• _WHAT YOU WILL DO_
Return, from the listing that follows, each line containing the word "OPTO".

── DATA IN THIS EXERCISE

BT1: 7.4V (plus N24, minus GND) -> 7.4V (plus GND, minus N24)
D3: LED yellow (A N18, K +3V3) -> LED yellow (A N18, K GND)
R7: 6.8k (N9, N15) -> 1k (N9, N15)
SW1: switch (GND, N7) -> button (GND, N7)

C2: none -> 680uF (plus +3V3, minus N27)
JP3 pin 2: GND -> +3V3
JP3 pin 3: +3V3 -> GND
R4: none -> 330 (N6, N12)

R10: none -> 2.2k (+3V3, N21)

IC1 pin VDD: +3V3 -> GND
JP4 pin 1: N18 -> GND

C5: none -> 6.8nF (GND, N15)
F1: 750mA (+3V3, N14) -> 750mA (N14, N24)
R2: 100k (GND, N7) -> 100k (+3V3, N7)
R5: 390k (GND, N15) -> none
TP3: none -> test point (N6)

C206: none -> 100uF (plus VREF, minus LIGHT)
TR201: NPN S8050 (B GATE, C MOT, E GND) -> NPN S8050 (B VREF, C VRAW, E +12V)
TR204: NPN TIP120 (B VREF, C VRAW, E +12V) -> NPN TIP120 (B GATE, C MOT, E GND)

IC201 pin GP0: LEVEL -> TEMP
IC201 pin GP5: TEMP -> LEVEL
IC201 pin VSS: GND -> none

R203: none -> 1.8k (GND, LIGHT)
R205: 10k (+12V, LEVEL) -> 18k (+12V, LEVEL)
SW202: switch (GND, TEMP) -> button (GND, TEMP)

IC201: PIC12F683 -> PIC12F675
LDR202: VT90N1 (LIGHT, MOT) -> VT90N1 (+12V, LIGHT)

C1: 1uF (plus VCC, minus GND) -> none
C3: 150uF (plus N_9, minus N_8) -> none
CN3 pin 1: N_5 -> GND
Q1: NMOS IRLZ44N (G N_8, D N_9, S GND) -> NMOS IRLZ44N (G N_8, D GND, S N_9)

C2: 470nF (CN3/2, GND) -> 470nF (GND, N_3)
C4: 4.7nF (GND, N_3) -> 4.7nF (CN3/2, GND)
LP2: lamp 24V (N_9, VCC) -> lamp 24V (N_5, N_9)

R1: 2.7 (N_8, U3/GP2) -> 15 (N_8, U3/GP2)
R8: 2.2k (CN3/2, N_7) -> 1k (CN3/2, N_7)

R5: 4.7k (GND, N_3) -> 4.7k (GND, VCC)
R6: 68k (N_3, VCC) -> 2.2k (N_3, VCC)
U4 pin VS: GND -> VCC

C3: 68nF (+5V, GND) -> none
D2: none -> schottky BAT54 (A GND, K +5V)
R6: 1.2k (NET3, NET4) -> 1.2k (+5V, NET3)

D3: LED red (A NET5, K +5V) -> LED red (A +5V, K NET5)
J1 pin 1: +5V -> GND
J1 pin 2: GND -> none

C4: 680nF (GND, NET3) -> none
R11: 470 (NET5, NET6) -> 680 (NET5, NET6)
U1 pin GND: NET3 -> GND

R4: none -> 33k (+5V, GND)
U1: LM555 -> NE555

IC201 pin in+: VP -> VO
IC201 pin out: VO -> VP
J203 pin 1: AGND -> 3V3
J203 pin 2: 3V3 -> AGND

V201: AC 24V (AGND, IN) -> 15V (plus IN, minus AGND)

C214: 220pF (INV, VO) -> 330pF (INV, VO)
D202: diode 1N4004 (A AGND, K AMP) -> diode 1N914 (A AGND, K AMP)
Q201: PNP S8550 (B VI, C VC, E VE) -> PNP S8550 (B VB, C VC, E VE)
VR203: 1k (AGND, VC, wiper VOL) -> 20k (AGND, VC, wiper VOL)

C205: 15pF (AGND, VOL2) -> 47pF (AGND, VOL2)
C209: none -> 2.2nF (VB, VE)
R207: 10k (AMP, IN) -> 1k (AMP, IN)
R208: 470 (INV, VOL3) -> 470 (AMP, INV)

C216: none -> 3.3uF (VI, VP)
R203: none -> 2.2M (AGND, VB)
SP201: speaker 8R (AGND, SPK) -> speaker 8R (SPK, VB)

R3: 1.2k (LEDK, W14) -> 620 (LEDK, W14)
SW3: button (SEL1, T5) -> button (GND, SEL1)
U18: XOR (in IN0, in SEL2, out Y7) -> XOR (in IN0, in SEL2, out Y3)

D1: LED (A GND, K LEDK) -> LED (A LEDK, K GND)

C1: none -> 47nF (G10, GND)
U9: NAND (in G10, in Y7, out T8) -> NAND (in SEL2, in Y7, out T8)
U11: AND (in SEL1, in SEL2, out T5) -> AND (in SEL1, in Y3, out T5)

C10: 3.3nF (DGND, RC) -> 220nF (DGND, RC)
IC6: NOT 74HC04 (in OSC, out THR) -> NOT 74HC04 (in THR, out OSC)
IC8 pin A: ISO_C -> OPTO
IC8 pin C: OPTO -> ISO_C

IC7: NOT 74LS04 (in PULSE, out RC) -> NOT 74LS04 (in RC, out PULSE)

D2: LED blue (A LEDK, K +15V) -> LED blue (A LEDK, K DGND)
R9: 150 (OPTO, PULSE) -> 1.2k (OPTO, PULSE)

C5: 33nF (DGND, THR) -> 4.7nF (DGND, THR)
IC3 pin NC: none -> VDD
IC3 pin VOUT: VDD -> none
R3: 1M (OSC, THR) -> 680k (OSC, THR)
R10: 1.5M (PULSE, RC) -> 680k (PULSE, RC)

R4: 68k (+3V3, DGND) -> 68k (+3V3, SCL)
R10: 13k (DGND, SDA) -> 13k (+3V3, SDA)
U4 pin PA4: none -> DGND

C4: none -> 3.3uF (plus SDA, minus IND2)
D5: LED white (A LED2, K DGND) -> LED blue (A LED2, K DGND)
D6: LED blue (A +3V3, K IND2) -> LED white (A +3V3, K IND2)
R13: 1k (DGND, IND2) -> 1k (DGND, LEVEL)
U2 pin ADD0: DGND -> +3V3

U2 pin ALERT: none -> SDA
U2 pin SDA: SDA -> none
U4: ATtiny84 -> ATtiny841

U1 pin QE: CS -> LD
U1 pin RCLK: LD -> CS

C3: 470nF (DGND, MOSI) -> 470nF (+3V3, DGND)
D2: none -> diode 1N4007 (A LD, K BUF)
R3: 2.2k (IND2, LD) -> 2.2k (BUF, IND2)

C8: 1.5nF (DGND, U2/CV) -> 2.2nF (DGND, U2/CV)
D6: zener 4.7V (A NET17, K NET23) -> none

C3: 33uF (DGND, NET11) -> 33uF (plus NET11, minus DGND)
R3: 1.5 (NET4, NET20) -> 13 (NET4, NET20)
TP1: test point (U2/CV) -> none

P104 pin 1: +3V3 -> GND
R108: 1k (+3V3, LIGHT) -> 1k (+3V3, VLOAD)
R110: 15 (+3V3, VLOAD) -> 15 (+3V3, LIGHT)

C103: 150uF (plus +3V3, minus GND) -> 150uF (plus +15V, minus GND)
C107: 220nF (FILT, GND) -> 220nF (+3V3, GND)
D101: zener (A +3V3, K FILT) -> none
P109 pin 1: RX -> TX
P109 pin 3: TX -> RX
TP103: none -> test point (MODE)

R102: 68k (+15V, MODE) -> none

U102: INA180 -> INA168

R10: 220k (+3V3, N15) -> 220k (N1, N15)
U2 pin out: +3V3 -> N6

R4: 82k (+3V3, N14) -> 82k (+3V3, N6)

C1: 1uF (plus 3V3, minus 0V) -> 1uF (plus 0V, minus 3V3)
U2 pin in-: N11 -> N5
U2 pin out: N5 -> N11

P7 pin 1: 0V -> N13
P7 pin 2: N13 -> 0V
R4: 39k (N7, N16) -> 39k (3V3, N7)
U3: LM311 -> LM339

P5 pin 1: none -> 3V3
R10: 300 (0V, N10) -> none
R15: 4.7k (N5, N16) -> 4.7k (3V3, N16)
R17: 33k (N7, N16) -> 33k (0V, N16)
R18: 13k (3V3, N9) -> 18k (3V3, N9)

────

• _RESPONSE TO THIS TASK_
IC8 pin A: ISO_C -> OPTO
IC8 pin C: OPTO -> ISO_C
R9: 150 (OPTO, PULSE) -> 1.2k (OPTO, PULSE)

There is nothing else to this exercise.